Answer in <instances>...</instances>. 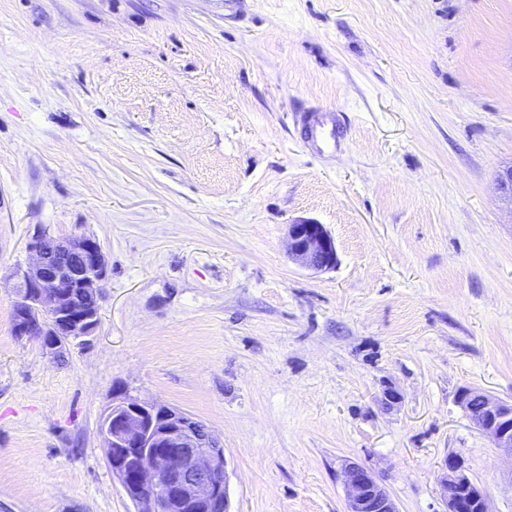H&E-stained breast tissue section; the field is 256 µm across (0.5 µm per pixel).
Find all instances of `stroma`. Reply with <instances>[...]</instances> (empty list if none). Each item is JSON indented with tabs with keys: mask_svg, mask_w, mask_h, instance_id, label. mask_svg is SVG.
Wrapping results in <instances>:
<instances>
[{
	"mask_svg": "<svg viewBox=\"0 0 512 512\" xmlns=\"http://www.w3.org/2000/svg\"><path fill=\"white\" fill-rule=\"evenodd\" d=\"M237 12L0 0V512H136L98 432L120 397L223 439L231 512H347V460L444 512L450 454L512 512V455L457 402L512 403V0ZM311 106L340 112V150L303 146ZM298 220L334 268L289 259ZM40 227L109 266L59 359L13 332ZM287 249L293 262L311 270L331 269L337 262L336 246L327 230L307 220L289 224Z\"/></svg>",
	"mask_w": 512,
	"mask_h": 512,
	"instance_id": "1",
	"label": "stroma"
}]
</instances>
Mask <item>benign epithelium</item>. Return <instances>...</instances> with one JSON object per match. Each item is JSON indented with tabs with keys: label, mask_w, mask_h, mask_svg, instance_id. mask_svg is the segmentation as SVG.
I'll return each mask as SVG.
<instances>
[{
	"label": "benign epithelium",
	"mask_w": 512,
	"mask_h": 512,
	"mask_svg": "<svg viewBox=\"0 0 512 512\" xmlns=\"http://www.w3.org/2000/svg\"><path fill=\"white\" fill-rule=\"evenodd\" d=\"M26 266L17 267L14 333L35 340L44 354L60 357L68 342L90 336L99 324L108 264L89 236L59 238L40 229L27 246ZM287 249L296 264L315 271L336 265L334 240L321 224L288 225ZM458 400L470 421L512 455V404L474 388ZM479 415L472 414V403ZM99 432L112 475L137 512H230L224 440L203 422L168 405L124 398L103 416ZM348 512H400L376 476L348 462L341 470ZM446 512H491L487 494L448 455L438 478Z\"/></svg>",
	"instance_id": "7a95c632"
}]
</instances>
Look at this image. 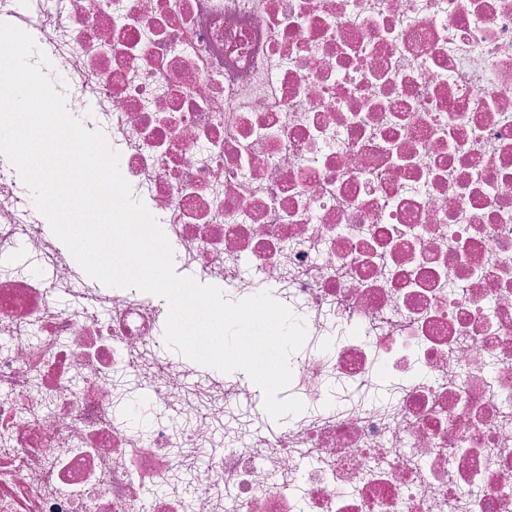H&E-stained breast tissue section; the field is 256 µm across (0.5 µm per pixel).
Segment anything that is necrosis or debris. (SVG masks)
<instances>
[{
  "label": "necrosis or debris",
  "instance_id": "necrosis-or-debris-1",
  "mask_svg": "<svg viewBox=\"0 0 512 512\" xmlns=\"http://www.w3.org/2000/svg\"><path fill=\"white\" fill-rule=\"evenodd\" d=\"M71 115L102 132L179 272L301 319L294 392L381 382L260 437L199 495L154 499L207 447L231 381L164 363L150 294L89 288L0 156V512H512V0H31L19 16ZM256 277H242L243 266ZM194 418L142 442L117 373ZM321 456L300 495L304 452ZM275 469L284 481L268 485Z\"/></svg>",
  "mask_w": 512,
  "mask_h": 512
}]
</instances>
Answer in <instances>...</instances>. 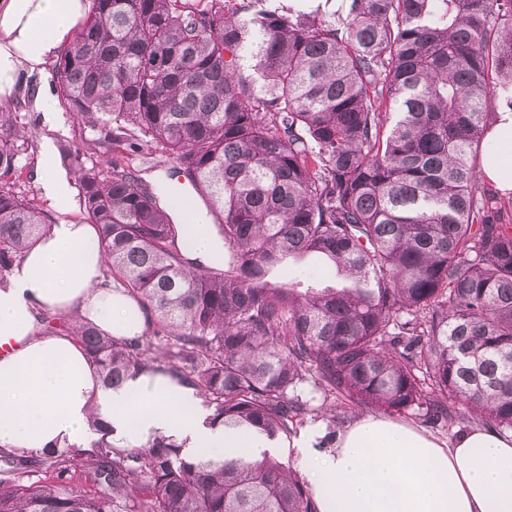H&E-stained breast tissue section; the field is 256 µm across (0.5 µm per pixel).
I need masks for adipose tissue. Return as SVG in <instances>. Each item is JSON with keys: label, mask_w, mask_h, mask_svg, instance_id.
<instances>
[{"label": "adipose tissue", "mask_w": 512, "mask_h": 512, "mask_svg": "<svg viewBox=\"0 0 512 512\" xmlns=\"http://www.w3.org/2000/svg\"><path fill=\"white\" fill-rule=\"evenodd\" d=\"M91 0H0V102L69 40ZM39 185L61 217L0 288V449L90 447L93 414L110 440L132 447L157 434L185 440L194 453L260 454L262 444L203 425L191 387L165 375L140 374L117 390L99 387L83 349L69 336L41 334L38 315H81L106 334L144 329L137 304L105 285L96 225L67 218L72 203L57 157L44 150ZM482 175L512 196V111L498 113L486 134ZM322 426L300 430L293 443L317 512H512V434L482 427L443 442L383 415H365L321 445Z\"/></svg>", "instance_id": "ef3b65f1"}]
</instances>
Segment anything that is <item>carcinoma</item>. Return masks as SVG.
Wrapping results in <instances>:
<instances>
[{
	"instance_id": "carcinoma-1",
	"label": "carcinoma",
	"mask_w": 512,
	"mask_h": 512,
	"mask_svg": "<svg viewBox=\"0 0 512 512\" xmlns=\"http://www.w3.org/2000/svg\"><path fill=\"white\" fill-rule=\"evenodd\" d=\"M92 2L54 67L82 141L60 158L145 329L74 311L41 333L72 337L106 388L192 387L226 431L319 418L329 444L356 408L512 430V200L478 163L512 110V0ZM35 136L0 107V285L56 223L26 189ZM157 154L221 217L222 260L190 257L140 176ZM309 257L318 281L279 280ZM0 462V512H316L280 458L191 457L166 435Z\"/></svg>"
}]
</instances>
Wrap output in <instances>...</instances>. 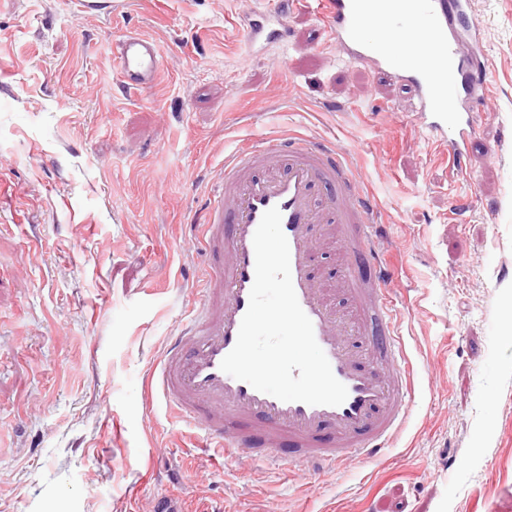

###

Exactly those lines that run from the line holding "I need masks" to the end of the listing above, both included, are to be reproduced, with pictures left out.

I need masks for adipose tissue. Return as SVG in <instances>. Each item is JSON with keys: label, mask_w, mask_h, mask_svg, instance_id.
<instances>
[{"label": "adipose tissue", "mask_w": 512, "mask_h": 512, "mask_svg": "<svg viewBox=\"0 0 512 512\" xmlns=\"http://www.w3.org/2000/svg\"><path fill=\"white\" fill-rule=\"evenodd\" d=\"M91 0H0V102L69 40ZM39 185L61 217L0 288V449L90 447L93 414L110 440L132 447L157 434L185 440L194 453L260 454L262 444L203 425L191 387L165 375L140 374L117 390L99 387L83 349L69 336L41 334L38 315H81L106 334L144 329L137 304L105 285L96 225L67 218L72 203L57 157L44 150ZM482 175L512 196V111L498 113L486 134ZM322 426L300 430L293 443L317 512H512V434L482 427L443 442L383 415H365L321 445Z\"/></svg>", "instance_id": "ef3b65f1"}]
</instances>
Segment anything that is <item>carcinoma</item>. Return masks as SVG.
Wrapping results in <instances>:
<instances>
[{
	"instance_id": "carcinoma-1",
	"label": "carcinoma",
	"mask_w": 512,
	"mask_h": 512,
	"mask_svg": "<svg viewBox=\"0 0 512 512\" xmlns=\"http://www.w3.org/2000/svg\"><path fill=\"white\" fill-rule=\"evenodd\" d=\"M92 2L54 67L82 141L60 158L145 329L74 311L41 333L72 337L106 388L192 387L226 431L319 418L329 444L356 408L512 430V200L478 163L512 110V0ZM35 136L0 107V285L56 223L26 189ZM157 154L221 217L222 260L190 257L140 176ZM309 257L318 281L279 280ZM0 462V512H316L280 458L191 457L166 435Z\"/></svg>"
}]
</instances>
Wrap output in <instances>...</instances>. 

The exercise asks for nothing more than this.